• _Task brief_
From the material below, list every line containing "blood".

• _Data records_
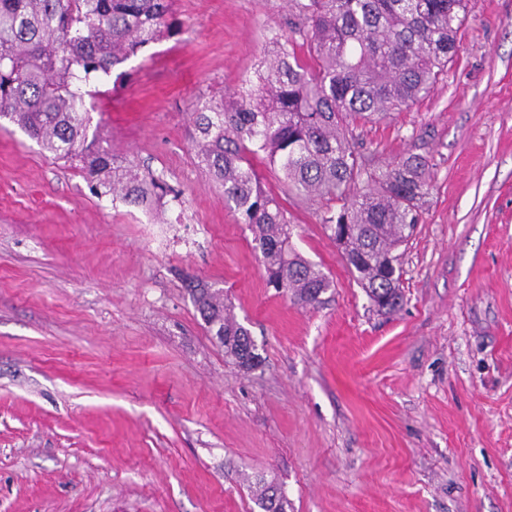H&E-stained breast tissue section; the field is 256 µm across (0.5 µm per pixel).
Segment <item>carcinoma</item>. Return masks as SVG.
I'll list each match as a JSON object with an SVG mask.
<instances>
[{
  "instance_id": "1",
  "label": "carcinoma",
  "mask_w": 512,
  "mask_h": 512,
  "mask_svg": "<svg viewBox=\"0 0 512 512\" xmlns=\"http://www.w3.org/2000/svg\"><path fill=\"white\" fill-rule=\"evenodd\" d=\"M301 24L264 49L244 94L199 99L191 113L197 159L224 202L255 234L269 283L304 305L333 280L288 249L287 212L251 163L261 153L297 195L320 204V223L340 241L348 269L378 310L403 303L398 250L407 245L431 187L429 165L409 155L370 168L356 129L408 108L448 74L467 0H291ZM176 32L172 0H0V119L57 159L82 163L102 195L148 207L167 186L142 176L88 135L85 98L147 44ZM307 50L312 64L301 62ZM225 355L260 363L250 333L224 308V295L192 289ZM262 512H286L281 486L256 483Z\"/></svg>"
}]
</instances>
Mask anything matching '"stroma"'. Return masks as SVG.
I'll return each instance as SVG.
<instances>
[{
  "instance_id": "obj_1",
  "label": "stroma",
  "mask_w": 512,
  "mask_h": 512,
  "mask_svg": "<svg viewBox=\"0 0 512 512\" xmlns=\"http://www.w3.org/2000/svg\"><path fill=\"white\" fill-rule=\"evenodd\" d=\"M173 11L180 32L93 113L118 160L177 190L161 215L0 128V512H260V477L288 512H512V0H469L445 80L357 129L372 165L417 154L433 176L390 315L258 154L294 250L334 281L313 306L269 287L195 156L196 100L249 88L287 0ZM192 281L223 289L258 368L225 356Z\"/></svg>"
}]
</instances>
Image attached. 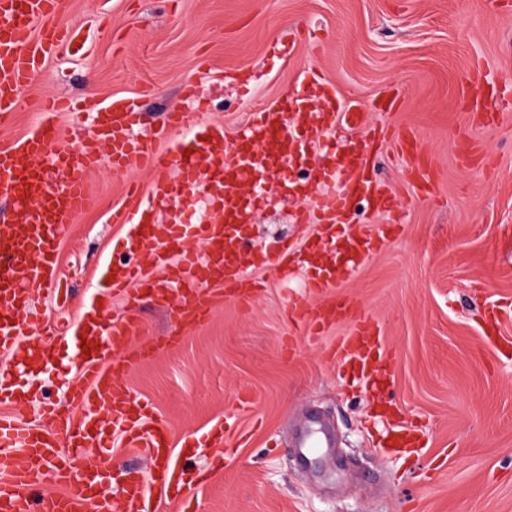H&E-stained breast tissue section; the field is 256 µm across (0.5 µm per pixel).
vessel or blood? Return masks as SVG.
Masks as SVG:
<instances>
[{
  "instance_id": "b4317fda",
  "label": "vessel or blood",
  "mask_w": 512,
  "mask_h": 512,
  "mask_svg": "<svg viewBox=\"0 0 512 512\" xmlns=\"http://www.w3.org/2000/svg\"><path fill=\"white\" fill-rule=\"evenodd\" d=\"M59 8L60 0H0V130L11 125L21 89L43 70L50 56L72 45L77 36L76 29L51 25ZM64 108L62 99L44 101L35 129L0 147V197L9 200L14 211L12 222L0 225V352L14 361L13 367L0 369V512H153L146 490L150 484L178 512L188 483L173 460L168 426L152 416L148 404L134 403L120 383L153 352L141 348L113 355L110 336L134 335L135 321L130 318L115 327L102 312L113 297L132 304L146 293L162 305L176 301L177 318L198 325L224 301L251 304L257 290L249 274L253 264L242 243L243 227L250 221L243 184L263 195L279 192L286 164L304 157L306 141L340 123L359 127L366 107L358 96L341 98L329 79L315 73L300 94L257 108L234 135H226L220 125L194 129L188 116L175 110L151 141L134 137L141 115L132 104H96L90 117L98 138L109 144L108 154L89 144L66 158L54 148V115ZM174 130L182 131V139L171 148H159V141ZM411 140L408 134L398 136L397 148L407 158L413 187L426 191L433 177L412 157ZM372 155V141L358 139L337 163L312 167L308 179L321 186L311 200L312 223H351L360 200L377 213L397 209L394 193L369 175ZM105 159L118 171L152 172L156 180L149 199L200 203L204 217L195 224L173 218L167 226V242L161 245L152 211L142 202L113 209L112 221L124 226L129 248L138 259L117 265L109 283L85 299L64 335L74 347L85 342L93 346L90 358L80 361L77 380L68 387L69 402L80 405L84 414L74 420L50 407L43 411L44 426L35 427L2 411L6 405L33 401L30 390L15 383L14 372L49 361L56 342L52 336L21 341L32 312L30 295L53 287L56 243L78 216L95 207L88 177ZM61 164L66 167L65 179L52 181L51 169ZM173 168L178 175L171 179L167 173ZM372 248V236L366 232L305 245V261L312 271L310 292L286 300L295 333L284 344L285 353L293 352L298 339H316L338 322L349 324L350 332L337 342L336 359L366 347L372 336L370 324L357 316L348 299L339 296L318 305L313 298L348 279L357 261ZM146 265L164 268L158 283L143 278ZM104 408L110 419L100 417ZM111 424L128 425L124 445L152 461L150 476L129 467L121 471L119 482L105 484L103 465L90 453Z\"/></svg>"
}]
</instances>
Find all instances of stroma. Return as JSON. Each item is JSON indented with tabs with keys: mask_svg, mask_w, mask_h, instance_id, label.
<instances>
[{
	"mask_svg": "<svg viewBox=\"0 0 512 512\" xmlns=\"http://www.w3.org/2000/svg\"><path fill=\"white\" fill-rule=\"evenodd\" d=\"M53 22L79 28L83 46L60 50L22 90L0 146L32 132L36 101L53 97L134 99L139 132L151 136L166 112L185 109L188 83L201 121L230 135L316 70L367 104L401 92L399 110L367 121L415 131L433 164L435 192L420 198L391 144L376 150L371 175L400 196L402 230L339 285L378 337L388 366L380 388L332 360L347 324L282 354L285 297L305 293L304 273L284 285L258 271L254 305L224 303L194 326L152 299L132 309L113 299L108 320L134 313V343L161 345L124 385L167 422L186 472L209 474L202 489L188 490L185 512H512V110L486 92L489 82L512 78V0H65ZM476 97L496 111L493 125L473 112ZM462 134L483 143L482 170L458 161ZM152 180L107 161L90 175L99 206L59 244L71 301L36 290L37 335H55L77 316L102 265L128 257L125 230L110 215ZM302 205L294 194L262 198L247 252L298 251L311 232ZM173 332L181 343L163 347ZM75 375L60 345L27 380L75 417L65 397ZM245 390L256 398L247 410L239 406ZM224 421L228 446H210L209 431ZM395 427L424 440L384 445ZM311 429L336 442L316 452L313 466L295 447Z\"/></svg>",
	"mask_w": 512,
	"mask_h": 512,
	"instance_id": "obj_1",
	"label": "stroma"
}]
</instances>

• _Written solution_
vessel or blood? Return masks as SVG.
  "label": "vessel or blood",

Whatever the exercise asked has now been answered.